• [Work required]:
Set each line of the material below down word for word, from the first through the line that holds "white cheese (2nd", but not the pictures.
**** Available data
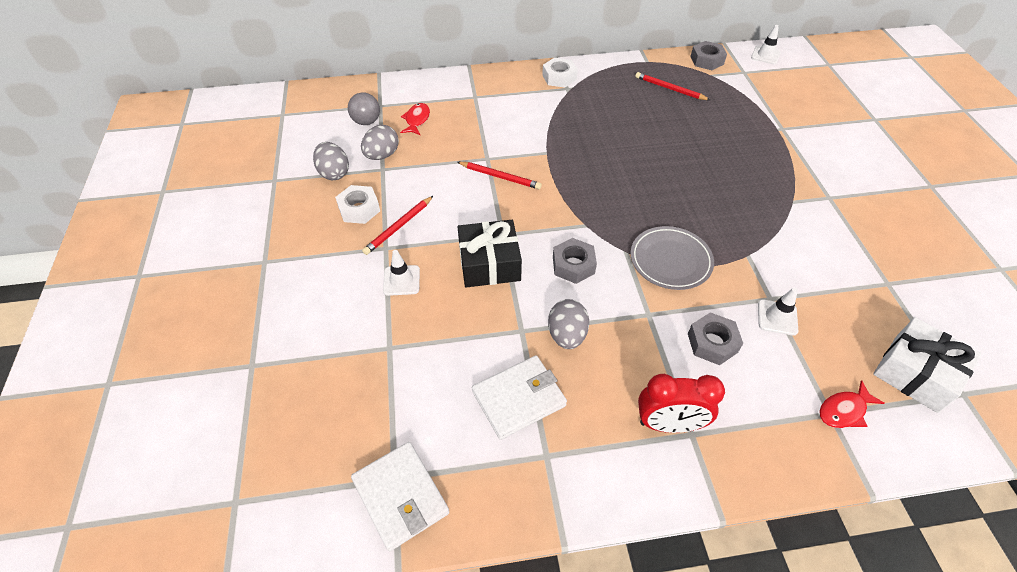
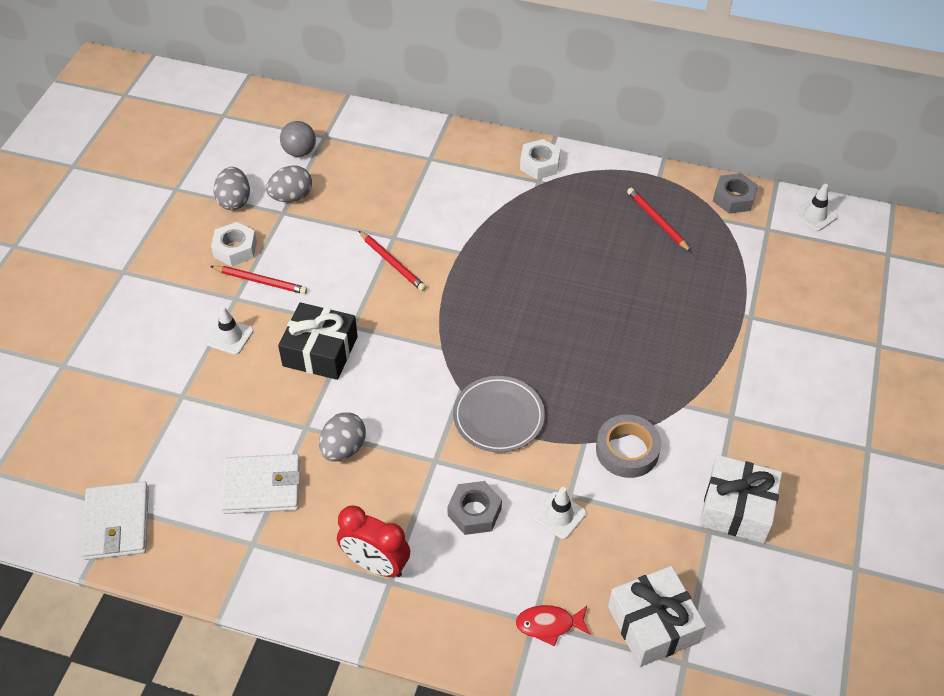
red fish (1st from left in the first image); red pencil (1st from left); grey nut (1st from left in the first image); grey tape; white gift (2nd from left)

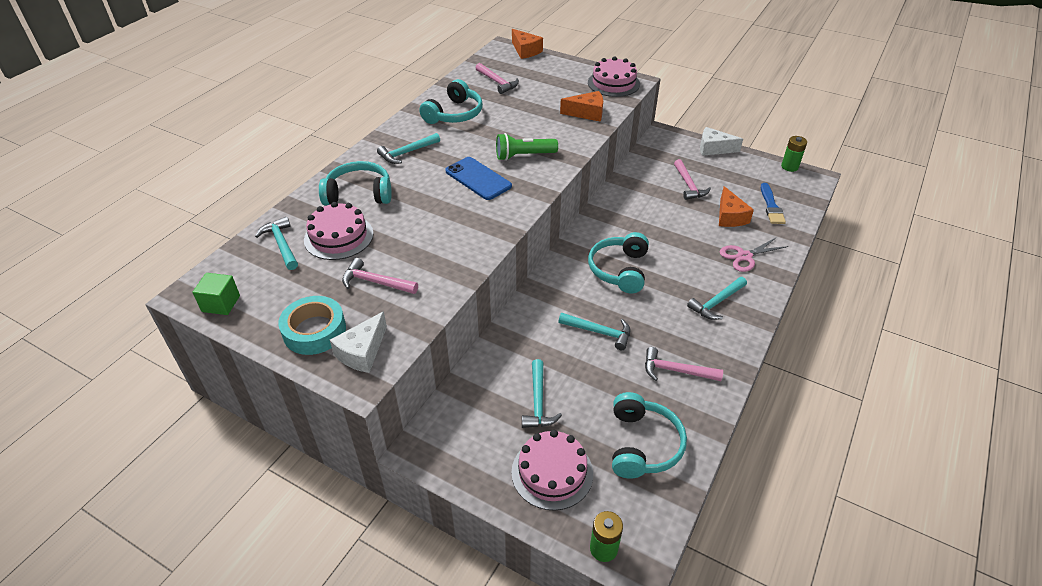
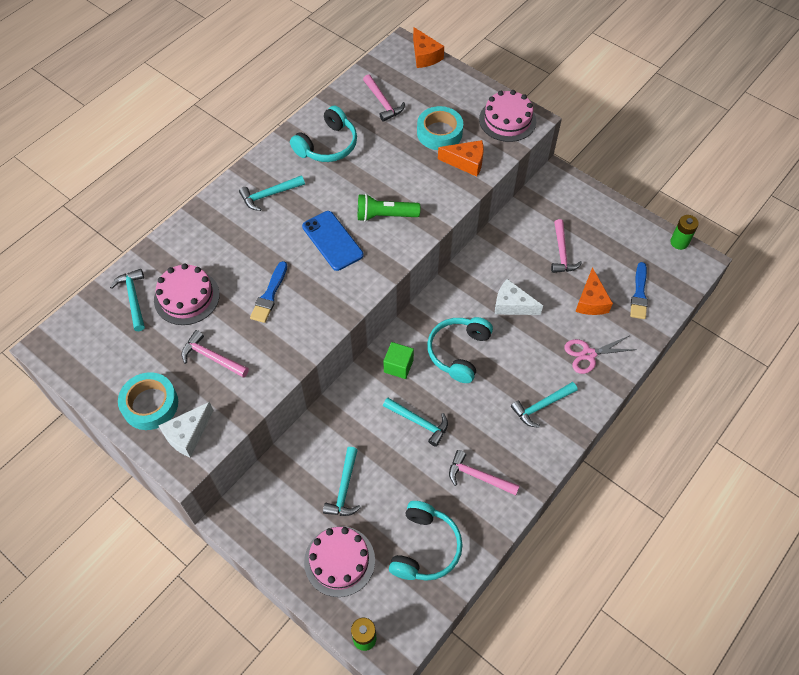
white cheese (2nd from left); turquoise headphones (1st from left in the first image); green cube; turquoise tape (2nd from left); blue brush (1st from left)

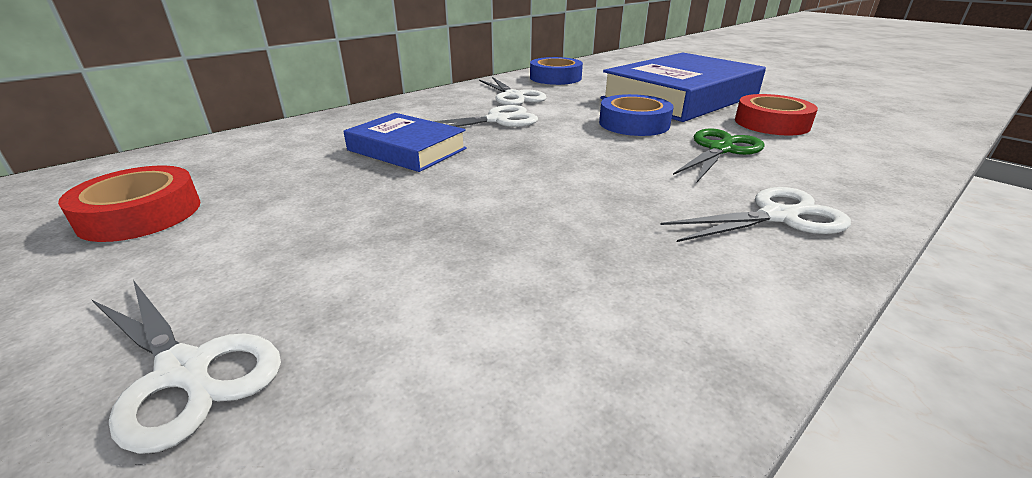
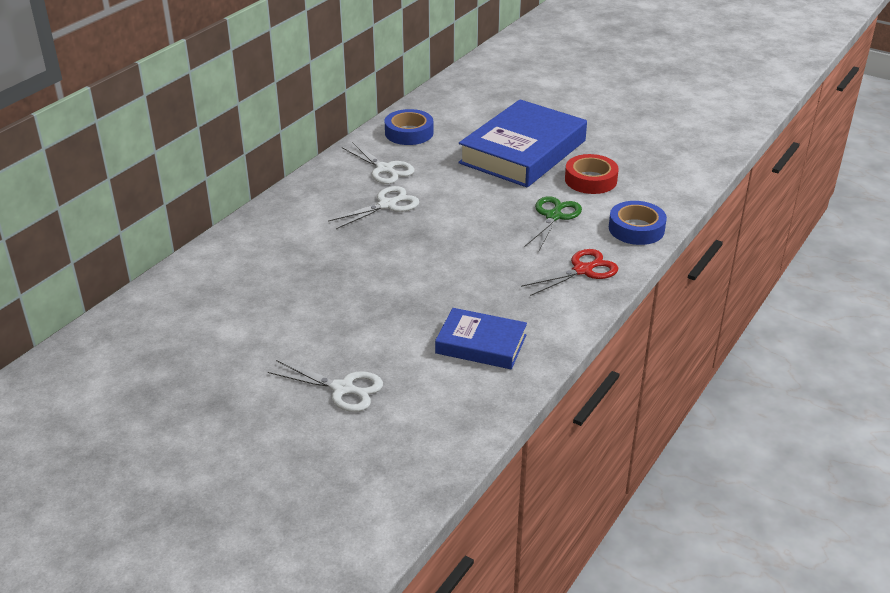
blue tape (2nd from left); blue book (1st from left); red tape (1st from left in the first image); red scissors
********
• [Task solution]:
red fish (1st from left in the first image); red pencil (1st from left); grey nut (1st from left in the first image); grey tape; white gift (2nd from left)

white cheese (2nd from left); turquoise headphones (1st from left in the first image); green cube; turquoise tape (2nd from left); blue brush (1st from left)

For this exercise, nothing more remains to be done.